Once the line containing "(748, 272) = (689, 271): white ball -> none" is found in the data below, output that line and every line after it through the last, unchanged and with nothing else.

===== SOURCE DATA

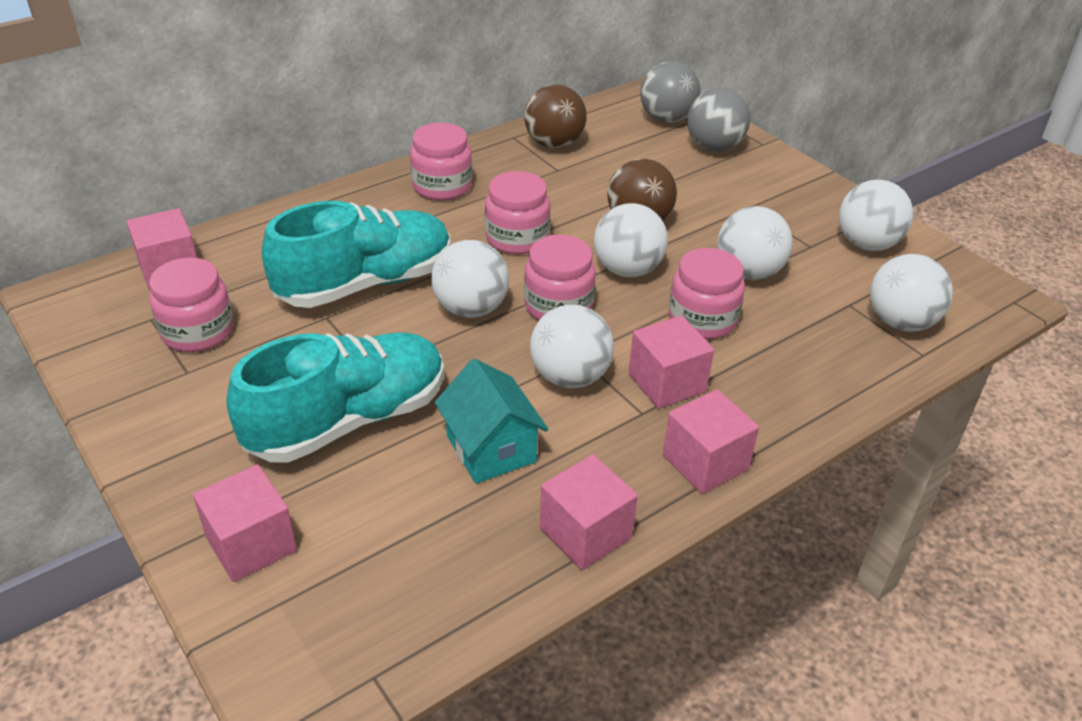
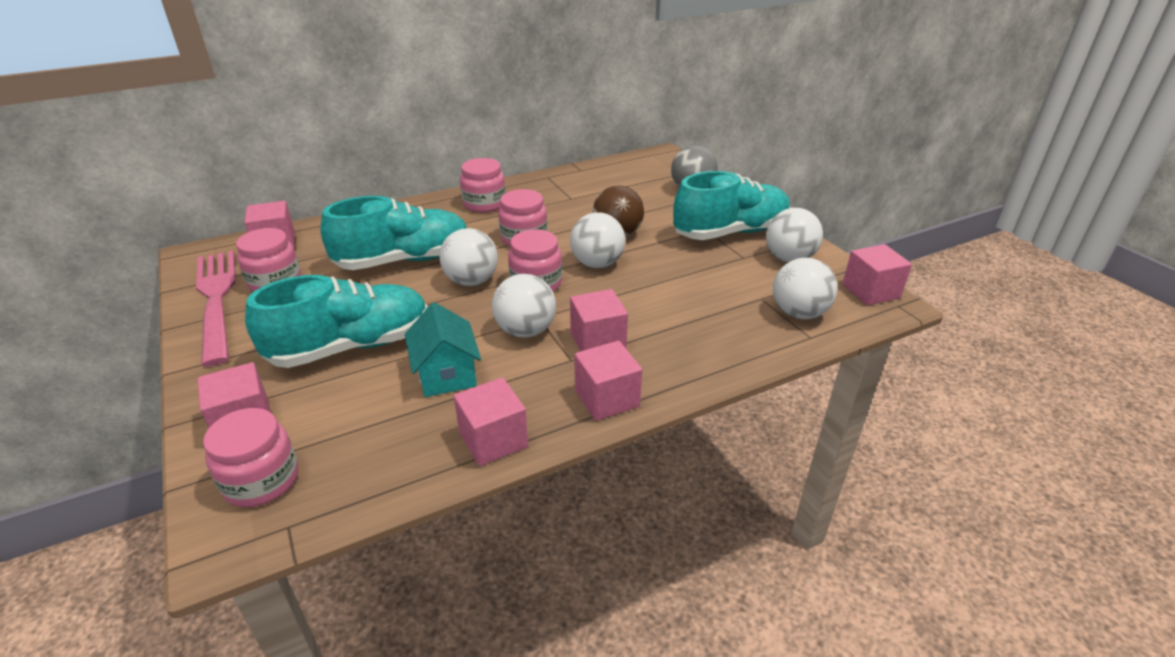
camera: 10 degrees right, 5 degrees down
(126, 366) = (216, 300): none -> pink fork
(554, 144) = (575, 182): brown ball -> none
(667, 119) = (663, 171): grey ball -> none
(702, 319) = (641, 300): pink jar -> pink jar (261, 480)
(748, 272) = (689, 271): white ball -> none
(783, 210) = (730, 232): none -> turquoise shoe
(977, 284) = (870, 291): none -> pink cube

==========

=== SOLUTION FOR THIS PROBLEM ===
(748, 272) = (689, 271): white ball -> none
(783, 210) = (730, 232): none -> turquoise shoe
(977, 284) = (870, 291): none -> pink cube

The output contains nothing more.